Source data
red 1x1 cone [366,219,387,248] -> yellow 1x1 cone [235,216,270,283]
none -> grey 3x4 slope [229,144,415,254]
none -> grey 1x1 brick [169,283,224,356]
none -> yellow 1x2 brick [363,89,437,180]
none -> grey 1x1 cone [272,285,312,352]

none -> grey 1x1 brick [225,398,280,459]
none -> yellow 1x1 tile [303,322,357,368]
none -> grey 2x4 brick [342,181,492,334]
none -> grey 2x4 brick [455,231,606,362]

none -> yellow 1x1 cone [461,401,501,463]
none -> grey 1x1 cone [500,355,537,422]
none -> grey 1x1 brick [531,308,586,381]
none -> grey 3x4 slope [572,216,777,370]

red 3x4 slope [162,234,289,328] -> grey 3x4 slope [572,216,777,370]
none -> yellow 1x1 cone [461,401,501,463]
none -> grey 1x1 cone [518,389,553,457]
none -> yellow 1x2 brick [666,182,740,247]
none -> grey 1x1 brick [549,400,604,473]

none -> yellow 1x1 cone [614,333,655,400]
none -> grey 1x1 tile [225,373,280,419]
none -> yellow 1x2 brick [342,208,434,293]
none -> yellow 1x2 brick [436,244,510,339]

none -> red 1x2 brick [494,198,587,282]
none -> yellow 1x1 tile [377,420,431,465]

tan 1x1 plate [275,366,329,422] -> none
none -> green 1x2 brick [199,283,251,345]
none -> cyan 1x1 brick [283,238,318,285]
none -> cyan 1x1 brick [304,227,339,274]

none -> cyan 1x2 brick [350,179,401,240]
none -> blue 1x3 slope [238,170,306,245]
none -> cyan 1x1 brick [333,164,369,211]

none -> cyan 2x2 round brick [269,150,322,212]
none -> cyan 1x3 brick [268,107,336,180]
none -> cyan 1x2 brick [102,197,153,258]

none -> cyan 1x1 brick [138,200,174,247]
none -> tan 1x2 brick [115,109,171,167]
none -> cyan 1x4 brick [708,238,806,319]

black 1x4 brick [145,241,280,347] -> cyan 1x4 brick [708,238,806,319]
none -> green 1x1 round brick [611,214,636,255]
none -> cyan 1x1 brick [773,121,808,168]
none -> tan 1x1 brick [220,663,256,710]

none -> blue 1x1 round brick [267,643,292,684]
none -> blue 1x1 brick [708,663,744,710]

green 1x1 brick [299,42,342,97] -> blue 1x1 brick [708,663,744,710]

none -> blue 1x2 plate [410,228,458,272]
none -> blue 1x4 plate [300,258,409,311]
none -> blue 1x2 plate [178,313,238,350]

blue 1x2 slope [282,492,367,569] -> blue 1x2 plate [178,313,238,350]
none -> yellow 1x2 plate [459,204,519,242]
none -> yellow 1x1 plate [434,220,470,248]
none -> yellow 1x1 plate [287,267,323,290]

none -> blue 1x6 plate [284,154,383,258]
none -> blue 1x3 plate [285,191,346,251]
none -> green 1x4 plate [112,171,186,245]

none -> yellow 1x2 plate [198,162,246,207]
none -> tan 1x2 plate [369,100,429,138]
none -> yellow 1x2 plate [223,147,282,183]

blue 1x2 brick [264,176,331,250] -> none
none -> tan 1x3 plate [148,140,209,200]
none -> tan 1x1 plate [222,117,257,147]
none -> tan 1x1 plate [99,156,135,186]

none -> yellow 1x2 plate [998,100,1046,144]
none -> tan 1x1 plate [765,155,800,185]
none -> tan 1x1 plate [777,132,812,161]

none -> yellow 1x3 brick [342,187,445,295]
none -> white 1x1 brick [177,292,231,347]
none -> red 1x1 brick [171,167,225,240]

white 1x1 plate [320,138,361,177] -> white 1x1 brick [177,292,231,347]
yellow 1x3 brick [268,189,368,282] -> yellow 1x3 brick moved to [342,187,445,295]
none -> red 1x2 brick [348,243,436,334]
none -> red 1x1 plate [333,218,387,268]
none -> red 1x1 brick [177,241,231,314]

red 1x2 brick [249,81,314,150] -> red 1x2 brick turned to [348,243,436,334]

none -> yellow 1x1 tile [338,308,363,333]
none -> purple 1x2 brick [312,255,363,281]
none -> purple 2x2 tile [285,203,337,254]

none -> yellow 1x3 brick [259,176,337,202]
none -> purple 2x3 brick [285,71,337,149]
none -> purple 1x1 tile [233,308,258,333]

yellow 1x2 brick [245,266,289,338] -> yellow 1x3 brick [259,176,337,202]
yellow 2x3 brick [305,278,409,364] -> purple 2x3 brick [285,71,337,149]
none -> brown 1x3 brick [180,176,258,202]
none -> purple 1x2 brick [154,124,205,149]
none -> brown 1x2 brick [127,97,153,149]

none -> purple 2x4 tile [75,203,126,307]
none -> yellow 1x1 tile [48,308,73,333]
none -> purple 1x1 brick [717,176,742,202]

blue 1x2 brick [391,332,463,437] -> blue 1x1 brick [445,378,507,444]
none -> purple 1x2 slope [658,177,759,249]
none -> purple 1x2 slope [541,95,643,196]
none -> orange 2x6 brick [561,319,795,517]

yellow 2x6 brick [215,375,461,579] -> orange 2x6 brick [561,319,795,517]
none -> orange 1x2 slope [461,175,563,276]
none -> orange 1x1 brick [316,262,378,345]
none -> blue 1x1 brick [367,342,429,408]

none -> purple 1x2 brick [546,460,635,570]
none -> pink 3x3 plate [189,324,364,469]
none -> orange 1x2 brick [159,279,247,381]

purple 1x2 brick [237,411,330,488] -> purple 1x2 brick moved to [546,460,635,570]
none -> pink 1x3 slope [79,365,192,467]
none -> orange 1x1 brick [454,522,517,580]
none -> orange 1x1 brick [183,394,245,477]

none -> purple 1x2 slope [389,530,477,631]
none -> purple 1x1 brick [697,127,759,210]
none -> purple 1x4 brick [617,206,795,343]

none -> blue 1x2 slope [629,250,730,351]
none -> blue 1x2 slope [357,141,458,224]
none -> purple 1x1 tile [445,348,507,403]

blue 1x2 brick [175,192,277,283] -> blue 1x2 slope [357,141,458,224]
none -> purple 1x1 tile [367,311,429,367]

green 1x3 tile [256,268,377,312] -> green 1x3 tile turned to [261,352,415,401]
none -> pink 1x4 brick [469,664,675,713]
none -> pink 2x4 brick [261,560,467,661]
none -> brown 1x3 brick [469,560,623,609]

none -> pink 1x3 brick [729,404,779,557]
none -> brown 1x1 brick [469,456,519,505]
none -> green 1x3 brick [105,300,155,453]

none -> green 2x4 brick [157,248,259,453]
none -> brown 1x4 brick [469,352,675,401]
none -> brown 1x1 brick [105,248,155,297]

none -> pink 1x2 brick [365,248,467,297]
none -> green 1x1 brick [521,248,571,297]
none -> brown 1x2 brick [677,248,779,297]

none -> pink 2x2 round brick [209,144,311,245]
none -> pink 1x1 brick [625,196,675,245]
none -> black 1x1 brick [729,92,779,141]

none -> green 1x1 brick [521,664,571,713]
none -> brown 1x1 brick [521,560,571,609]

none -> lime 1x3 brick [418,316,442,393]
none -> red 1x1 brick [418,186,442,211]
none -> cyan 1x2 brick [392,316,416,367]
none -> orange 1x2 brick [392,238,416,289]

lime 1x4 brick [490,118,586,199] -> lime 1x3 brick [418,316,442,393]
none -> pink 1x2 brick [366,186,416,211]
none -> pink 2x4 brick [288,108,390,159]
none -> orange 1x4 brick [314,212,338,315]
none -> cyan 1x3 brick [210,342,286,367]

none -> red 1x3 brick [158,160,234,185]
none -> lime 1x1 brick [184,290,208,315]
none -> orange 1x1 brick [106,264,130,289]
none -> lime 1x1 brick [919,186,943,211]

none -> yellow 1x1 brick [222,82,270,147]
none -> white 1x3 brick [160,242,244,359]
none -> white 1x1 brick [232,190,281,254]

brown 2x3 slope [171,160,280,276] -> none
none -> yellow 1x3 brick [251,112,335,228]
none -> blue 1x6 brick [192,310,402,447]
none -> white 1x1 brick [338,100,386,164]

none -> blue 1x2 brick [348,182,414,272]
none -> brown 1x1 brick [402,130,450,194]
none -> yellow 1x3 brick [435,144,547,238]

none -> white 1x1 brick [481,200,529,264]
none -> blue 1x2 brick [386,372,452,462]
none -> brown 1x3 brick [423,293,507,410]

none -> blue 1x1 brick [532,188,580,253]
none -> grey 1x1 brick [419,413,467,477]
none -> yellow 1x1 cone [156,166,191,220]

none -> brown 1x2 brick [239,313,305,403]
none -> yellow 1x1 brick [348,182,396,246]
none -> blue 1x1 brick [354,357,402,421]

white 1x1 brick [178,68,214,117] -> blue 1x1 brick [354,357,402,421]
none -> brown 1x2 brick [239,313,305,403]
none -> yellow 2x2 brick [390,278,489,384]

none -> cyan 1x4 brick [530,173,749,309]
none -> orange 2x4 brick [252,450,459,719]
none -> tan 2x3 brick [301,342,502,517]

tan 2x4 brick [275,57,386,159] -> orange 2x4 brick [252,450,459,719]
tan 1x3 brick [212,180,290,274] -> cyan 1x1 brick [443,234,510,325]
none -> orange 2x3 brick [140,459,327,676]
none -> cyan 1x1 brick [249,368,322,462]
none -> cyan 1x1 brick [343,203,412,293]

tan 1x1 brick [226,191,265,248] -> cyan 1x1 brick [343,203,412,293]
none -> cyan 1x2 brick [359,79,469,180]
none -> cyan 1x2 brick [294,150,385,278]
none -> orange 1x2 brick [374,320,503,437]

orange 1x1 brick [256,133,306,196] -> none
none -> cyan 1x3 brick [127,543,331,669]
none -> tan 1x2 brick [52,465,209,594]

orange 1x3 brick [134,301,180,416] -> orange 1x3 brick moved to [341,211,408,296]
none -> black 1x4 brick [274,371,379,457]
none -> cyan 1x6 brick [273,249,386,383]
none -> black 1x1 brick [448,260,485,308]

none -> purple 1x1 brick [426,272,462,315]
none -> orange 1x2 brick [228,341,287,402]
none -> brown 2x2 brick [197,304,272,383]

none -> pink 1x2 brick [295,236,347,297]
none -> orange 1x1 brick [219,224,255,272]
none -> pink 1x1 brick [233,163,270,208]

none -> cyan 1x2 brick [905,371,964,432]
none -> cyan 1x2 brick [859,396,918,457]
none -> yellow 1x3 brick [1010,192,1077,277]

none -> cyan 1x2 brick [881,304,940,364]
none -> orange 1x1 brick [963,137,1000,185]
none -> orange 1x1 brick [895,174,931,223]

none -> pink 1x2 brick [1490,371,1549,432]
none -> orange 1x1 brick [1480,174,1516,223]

Aim of the task
Beginning at the line above that contains "green 1x1 brick [299,42,342,97]", return each line exactly through the line that contains "none -> yellow 1x2 plate [198,162,246,207]", and no others.

Output below
green 1x1 brick [299,42,342,97] -> blue 1x1 brick [708,663,744,710]

none -> blue 1x2 plate [410,228,458,272]
none -> blue 1x4 plate [300,258,409,311]
none -> blue 1x2 plate [178,313,238,350]

blue 1x2 slope [282,492,367,569] -> blue 1x2 plate [178,313,238,350]
none -> yellow 1x2 plate [459,204,519,242]
none -> yellow 1x1 plate [434,220,470,248]
none -> yellow 1x1 plate [287,267,323,290]

none -> blue 1x6 plate [284,154,383,258]
none -> blue 1x3 plate [285,191,346,251]
none -> green 1x4 plate [112,171,186,245]

none -> yellow 1x2 plate [198,162,246,207]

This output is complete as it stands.